__WHAT YOU ARE ASKED TO DO__:
Only the lines from the opening of the material through the one containing "Becher (schwarz) (4th" should be reproduced, each exactly as it stands.

__MATERIAL PROVIDED__:
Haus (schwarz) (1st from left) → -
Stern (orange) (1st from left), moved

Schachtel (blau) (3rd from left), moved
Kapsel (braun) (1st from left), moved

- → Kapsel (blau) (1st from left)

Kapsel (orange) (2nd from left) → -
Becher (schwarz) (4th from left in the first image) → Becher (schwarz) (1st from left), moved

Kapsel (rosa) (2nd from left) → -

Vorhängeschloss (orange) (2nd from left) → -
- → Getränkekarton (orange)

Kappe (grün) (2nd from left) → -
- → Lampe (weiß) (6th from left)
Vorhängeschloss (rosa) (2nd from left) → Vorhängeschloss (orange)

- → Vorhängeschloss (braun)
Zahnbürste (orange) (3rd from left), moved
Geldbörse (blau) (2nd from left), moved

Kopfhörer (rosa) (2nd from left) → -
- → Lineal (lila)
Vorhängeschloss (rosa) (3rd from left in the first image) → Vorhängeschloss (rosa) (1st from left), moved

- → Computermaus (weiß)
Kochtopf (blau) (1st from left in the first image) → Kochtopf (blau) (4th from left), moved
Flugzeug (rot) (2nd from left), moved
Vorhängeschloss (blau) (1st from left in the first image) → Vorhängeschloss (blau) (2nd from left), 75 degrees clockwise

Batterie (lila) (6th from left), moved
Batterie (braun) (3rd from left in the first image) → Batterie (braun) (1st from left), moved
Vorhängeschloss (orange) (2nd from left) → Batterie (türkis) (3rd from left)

__EXERCISE SOLUTION__:
Haus (schwarz) (1st from left) → -
Stern (orange) (1st from left), moved

Schachtel (blau) (3rd from left), moved
Kapsel (braun) (1st from left), moved

- → Kapsel (blau) (1st from left)

Kapsel (orange) (2nd from left) → -
Becher (schwarz) (4th from left in the first image) → Becher (schwarz) (1st from left), moved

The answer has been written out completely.